(SUPPLIED RECORDS Opens)

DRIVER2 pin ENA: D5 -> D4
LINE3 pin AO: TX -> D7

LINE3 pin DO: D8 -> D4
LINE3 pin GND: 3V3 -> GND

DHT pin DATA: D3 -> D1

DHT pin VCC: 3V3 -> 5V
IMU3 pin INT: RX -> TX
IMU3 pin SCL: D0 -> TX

(SUPPLIED RECORDS Closes)
(SUPPLIED RECORDS Opens)

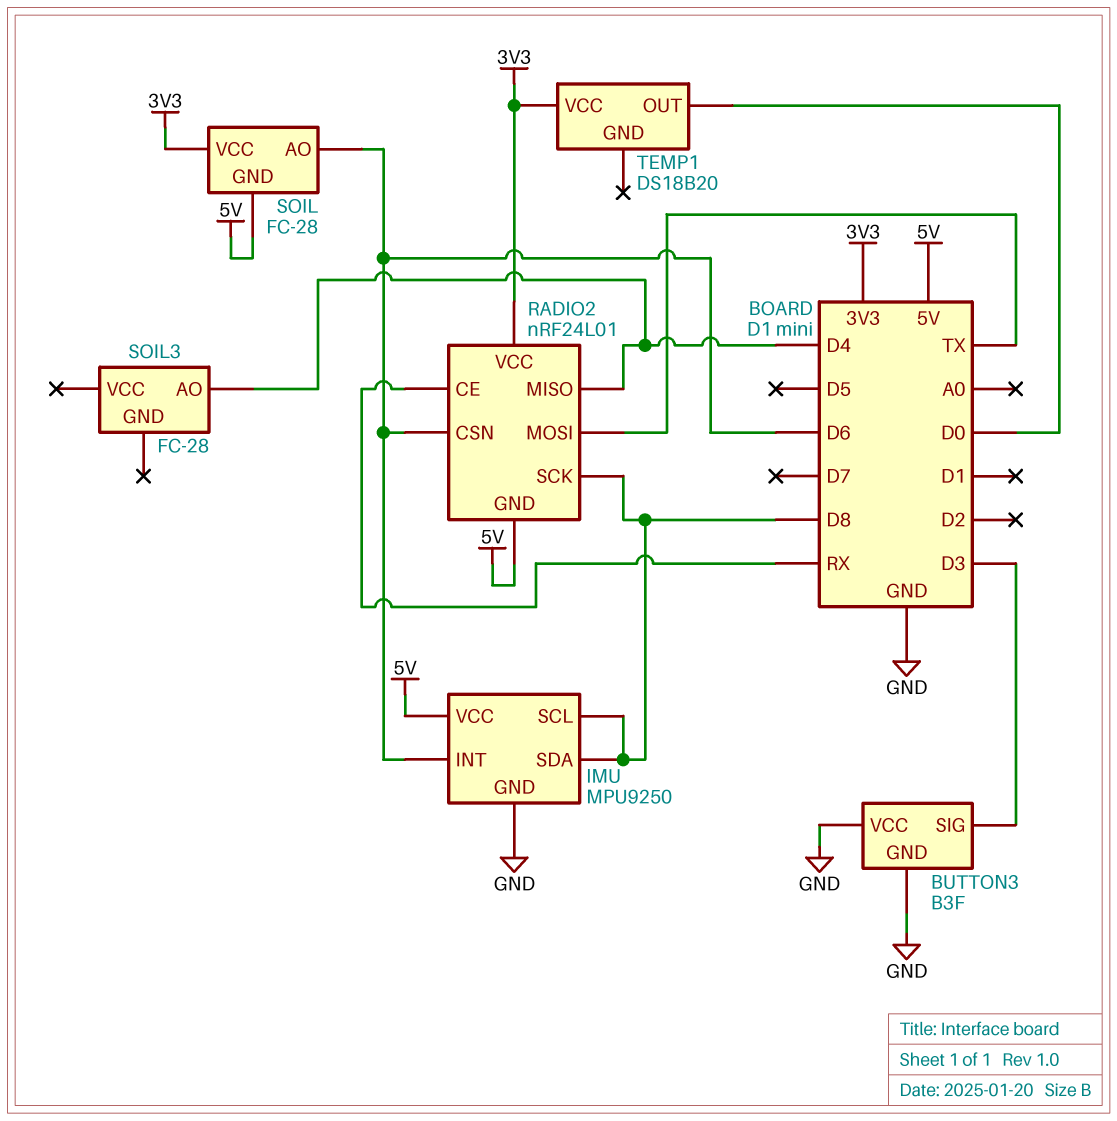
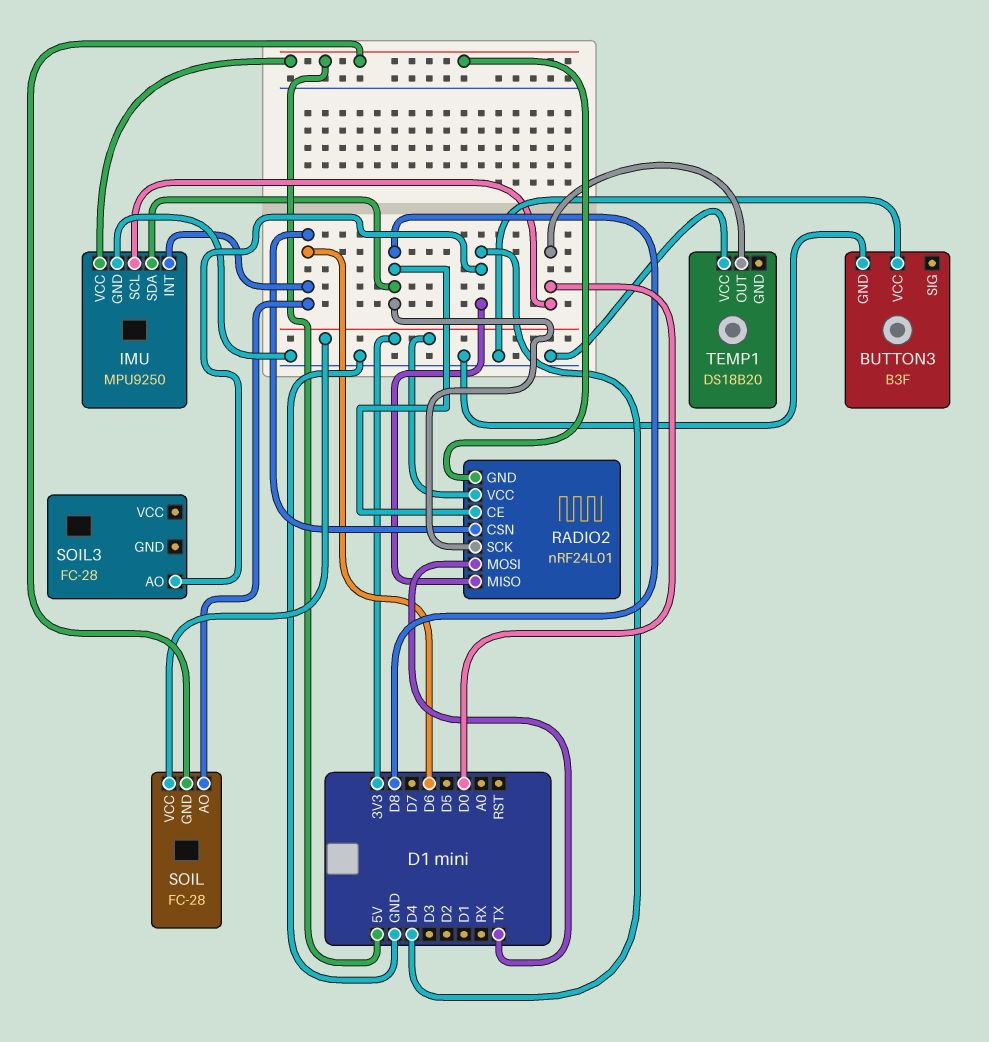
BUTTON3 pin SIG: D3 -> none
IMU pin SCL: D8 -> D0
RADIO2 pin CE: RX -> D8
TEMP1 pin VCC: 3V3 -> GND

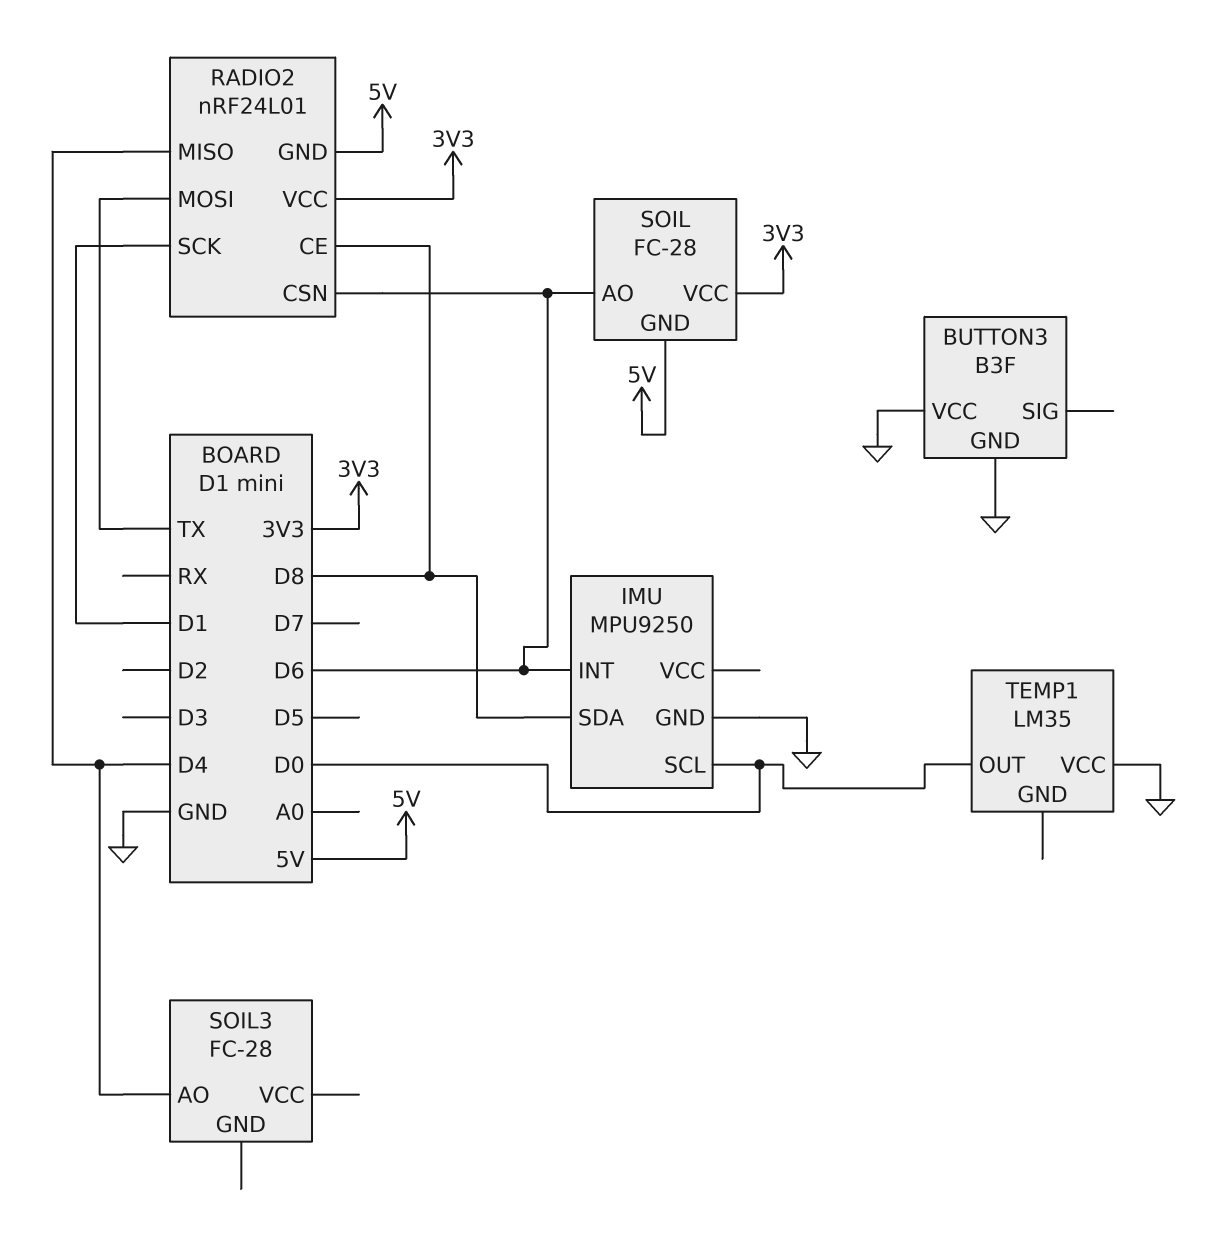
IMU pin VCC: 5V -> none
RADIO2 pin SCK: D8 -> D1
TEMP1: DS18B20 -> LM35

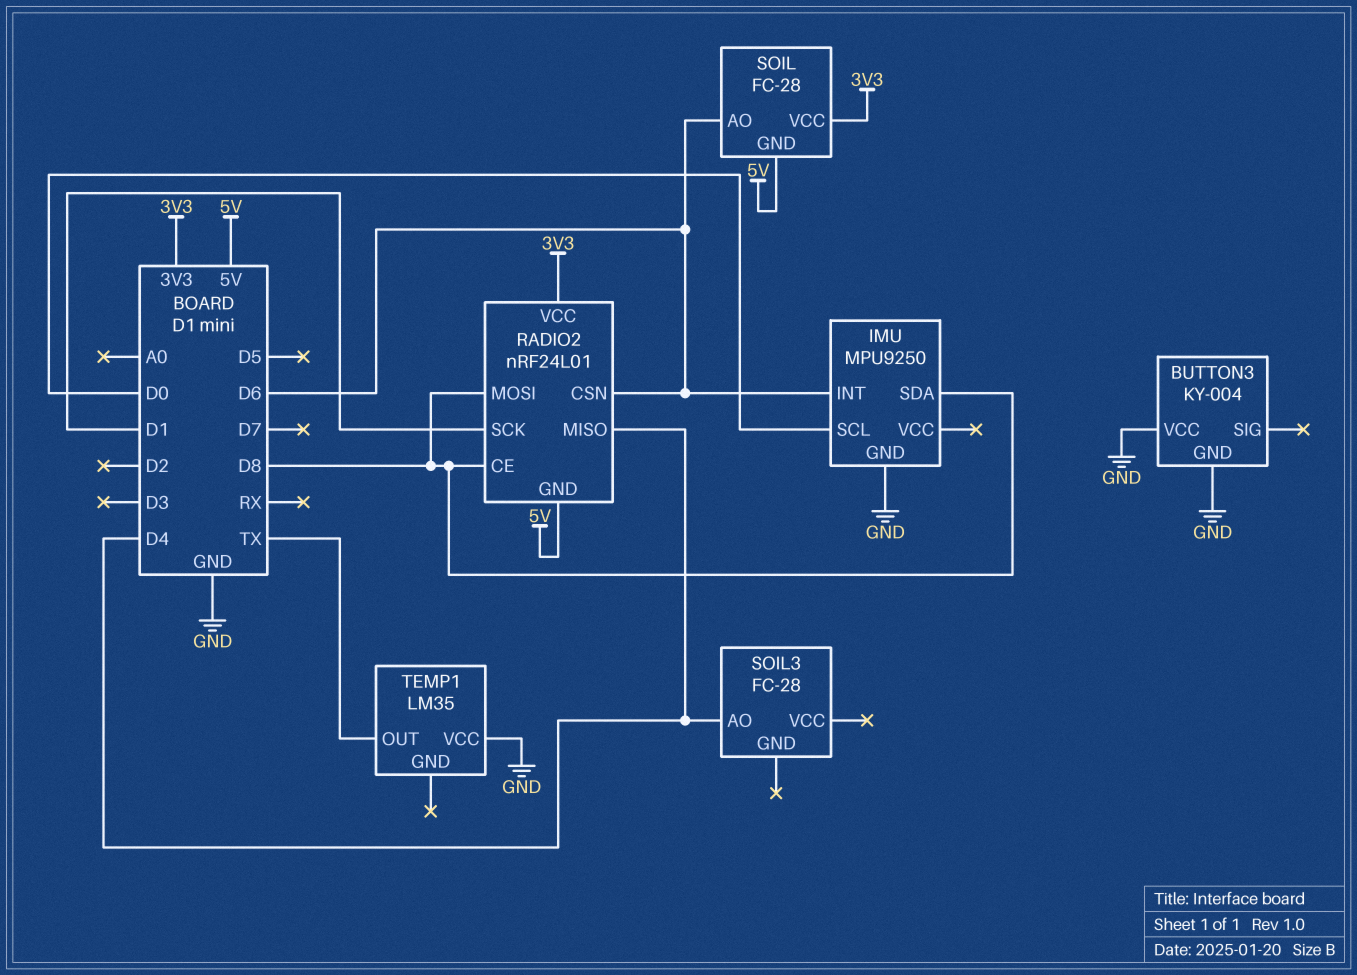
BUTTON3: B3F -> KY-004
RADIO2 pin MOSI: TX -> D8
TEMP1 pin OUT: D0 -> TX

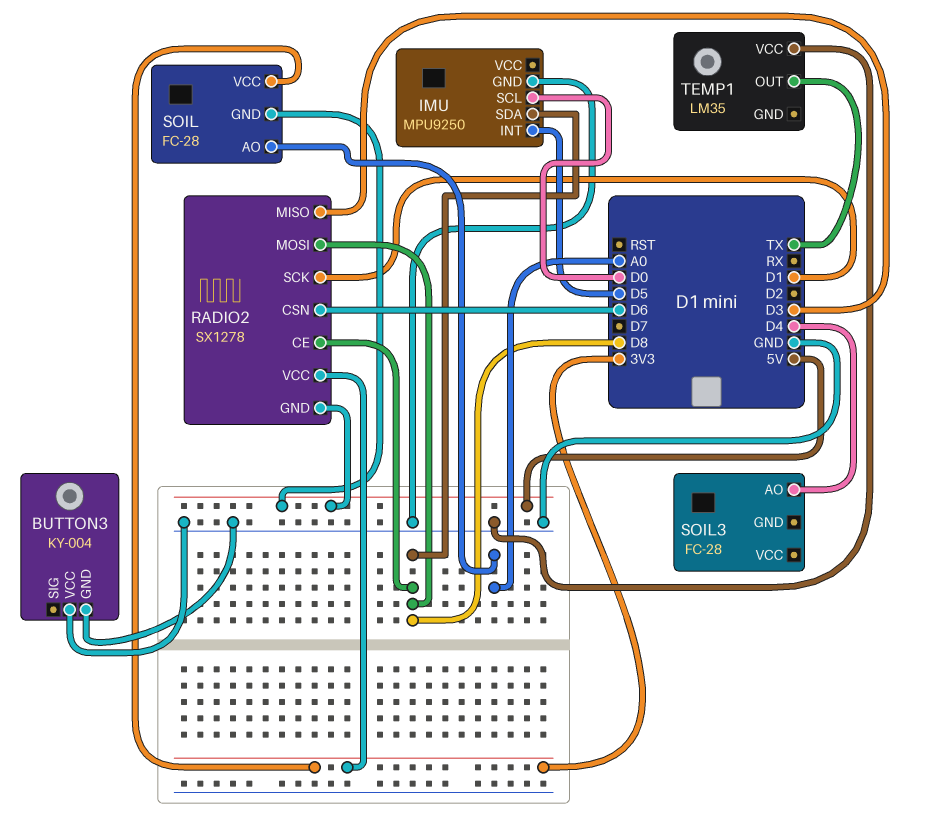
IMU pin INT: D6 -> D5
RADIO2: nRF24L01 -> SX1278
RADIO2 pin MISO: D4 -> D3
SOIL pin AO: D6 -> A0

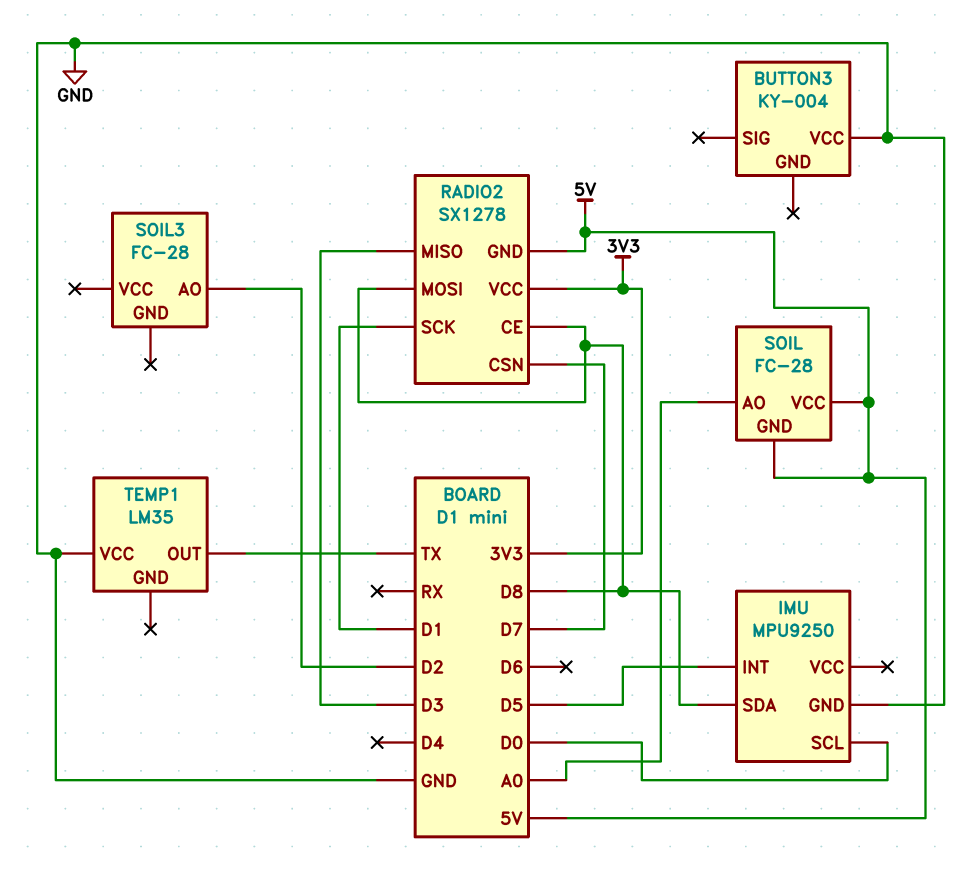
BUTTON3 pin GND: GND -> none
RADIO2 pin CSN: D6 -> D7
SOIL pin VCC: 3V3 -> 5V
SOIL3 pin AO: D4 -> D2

(SUPPLIED RECORDS Closes)

_WORK TO COMPLETE_.
Read through the lines above and collect those that contain the string "none".

_REPLY_.
BUTTON3 pin SIG: D3 -> none
IMU pin VCC: 5V -> none
BUTTON3 pin GND: GND -> none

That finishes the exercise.